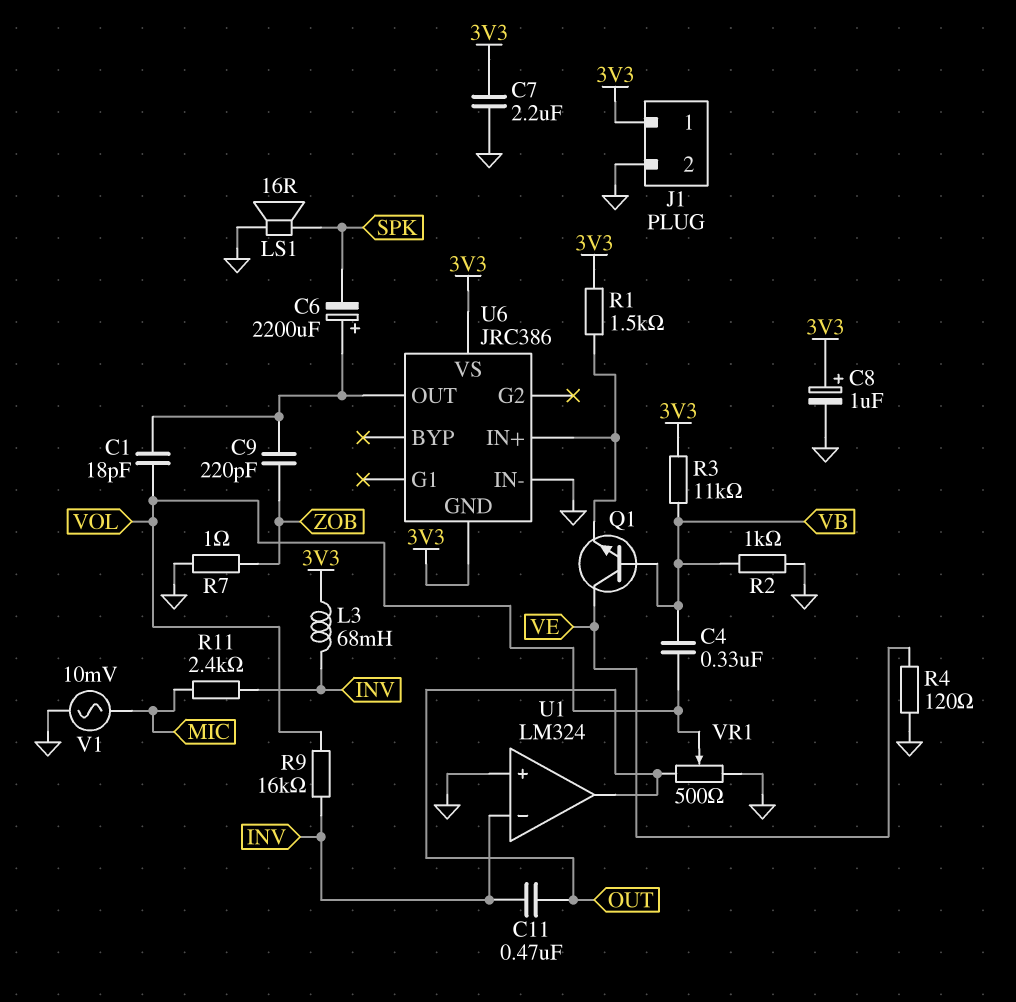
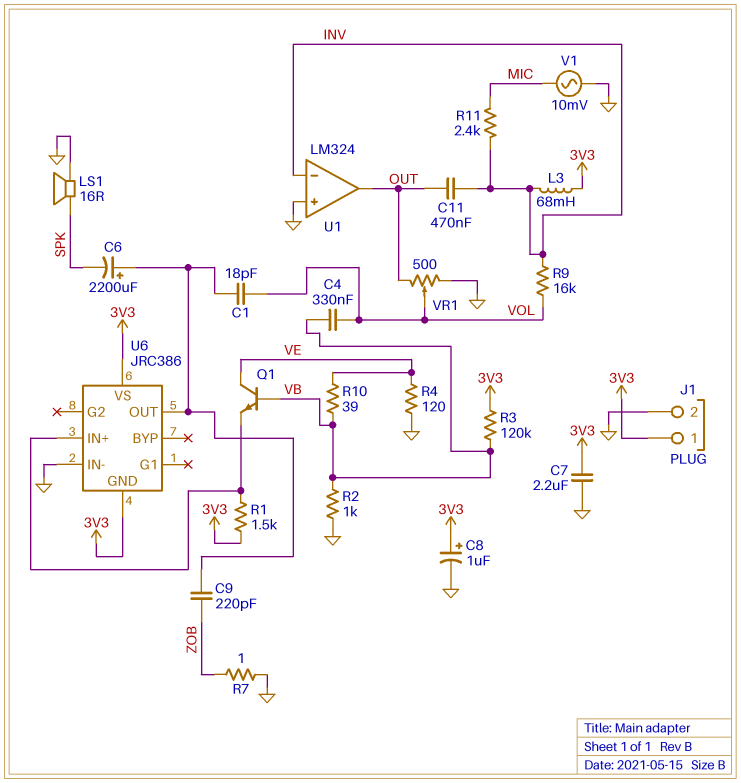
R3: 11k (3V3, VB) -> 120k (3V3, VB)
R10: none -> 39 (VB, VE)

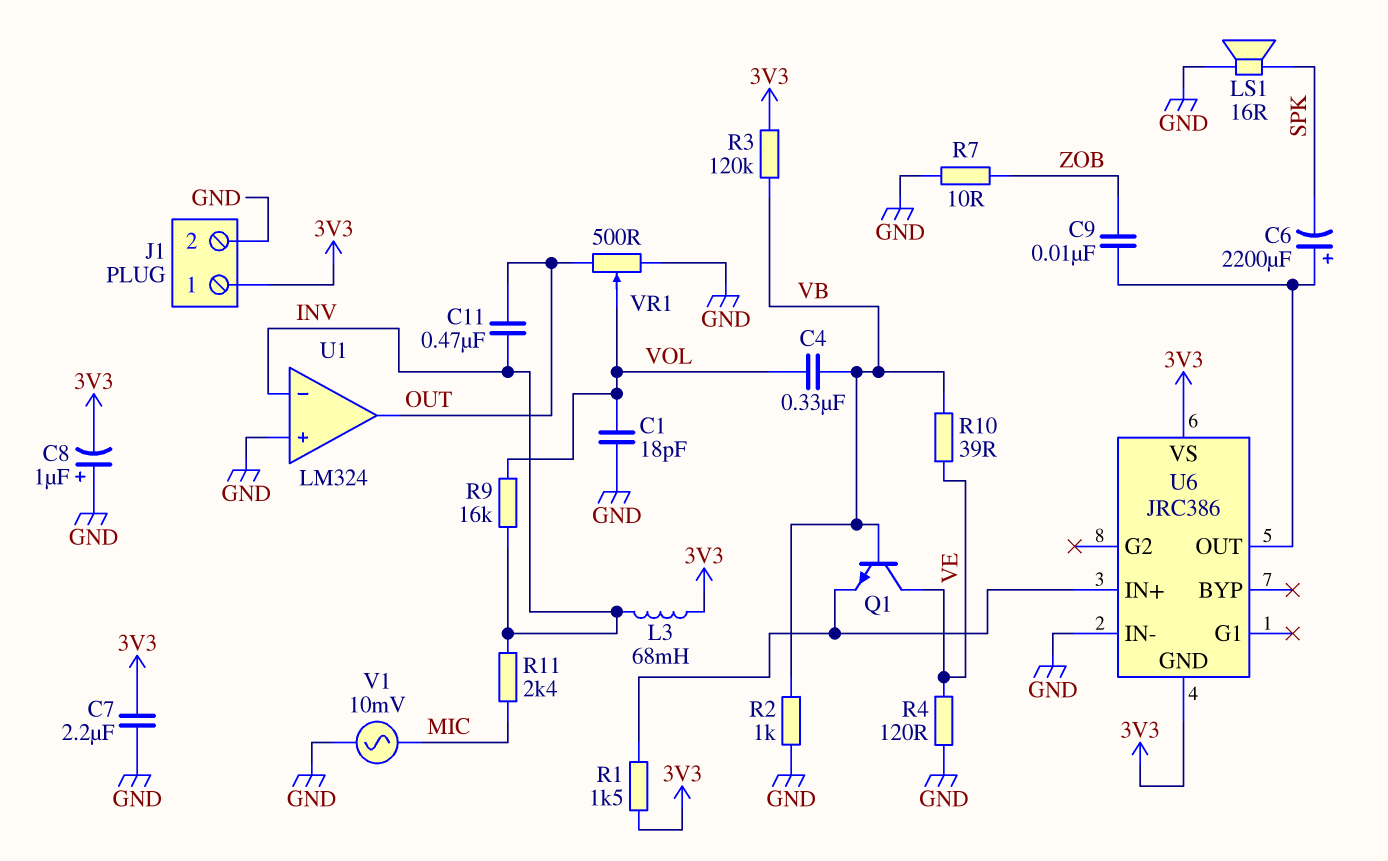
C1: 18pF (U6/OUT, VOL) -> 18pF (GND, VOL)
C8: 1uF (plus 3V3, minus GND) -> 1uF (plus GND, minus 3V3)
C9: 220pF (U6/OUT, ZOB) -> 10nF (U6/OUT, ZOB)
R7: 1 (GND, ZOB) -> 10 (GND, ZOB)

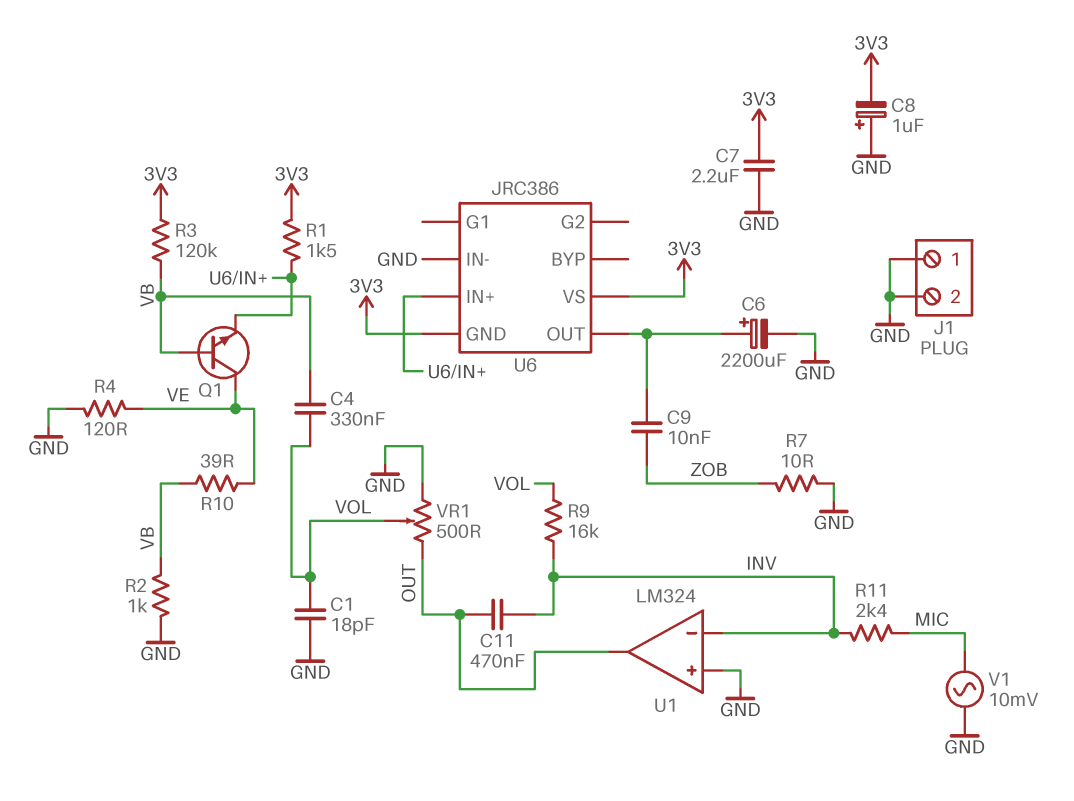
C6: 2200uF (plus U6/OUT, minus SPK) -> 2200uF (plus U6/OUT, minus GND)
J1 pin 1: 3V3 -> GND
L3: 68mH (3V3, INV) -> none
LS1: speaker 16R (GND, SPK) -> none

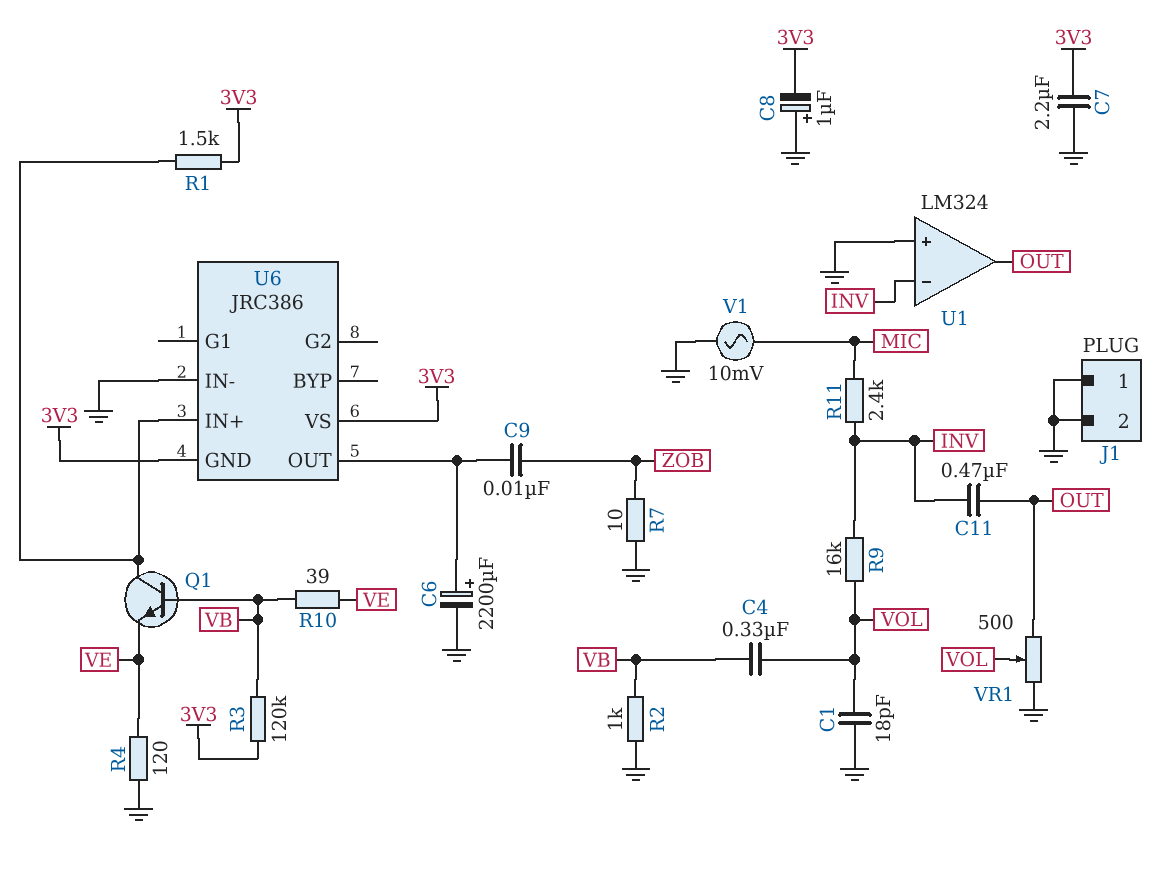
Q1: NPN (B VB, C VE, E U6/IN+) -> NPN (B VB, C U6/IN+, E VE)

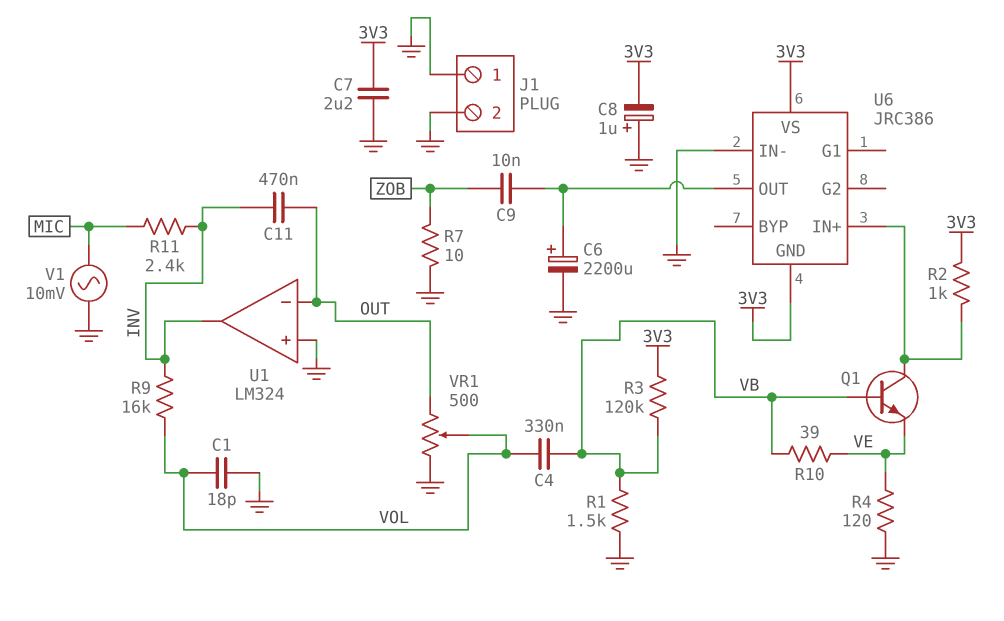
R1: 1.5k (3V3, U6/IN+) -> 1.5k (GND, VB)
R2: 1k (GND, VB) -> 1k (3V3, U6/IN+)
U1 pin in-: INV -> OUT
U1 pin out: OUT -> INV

Work item => Above are the records; reproduce them exactly and leave out the pictures.

Written answer =>
R3: 11k (3V3, VB) -> 120k (3V3, VB)
R10: none -> 39 (VB, VE)

C1: 18pF (U6/OUT, VOL) -> 18pF (GND, VOL)
C8: 1uF (plus 3V3, minus GND) -> 1uF (plus GND, minus 3V3)
C9: 220pF (U6/OUT, ZOB) -> 10nF (U6/OUT, ZOB)
R7: 1 (GND, ZOB) -> 10 (GND, ZOB)

C6: 2200uF (plus U6/OUT, minus SPK) -> 2200uF (plus U6/OUT, minus GND)
J1 pin 1: 3V3 -> GND
L3: 68mH (3V3, INV) -> none
LS1: speaker 16R (GND, SPK) -> none

Q1: NPN (B VB, C VE, E U6/IN+) -> NPN (B VB, C U6/IN+, E VE)

R1: 1.5k (3V3, U6/IN+) -> 1.5k (GND, VB)
R2: 1k (GND, VB) -> 1k (3V3, U6/IN+)
U1 pin in-: INV -> OUT
U1 pin out: OUT -> INV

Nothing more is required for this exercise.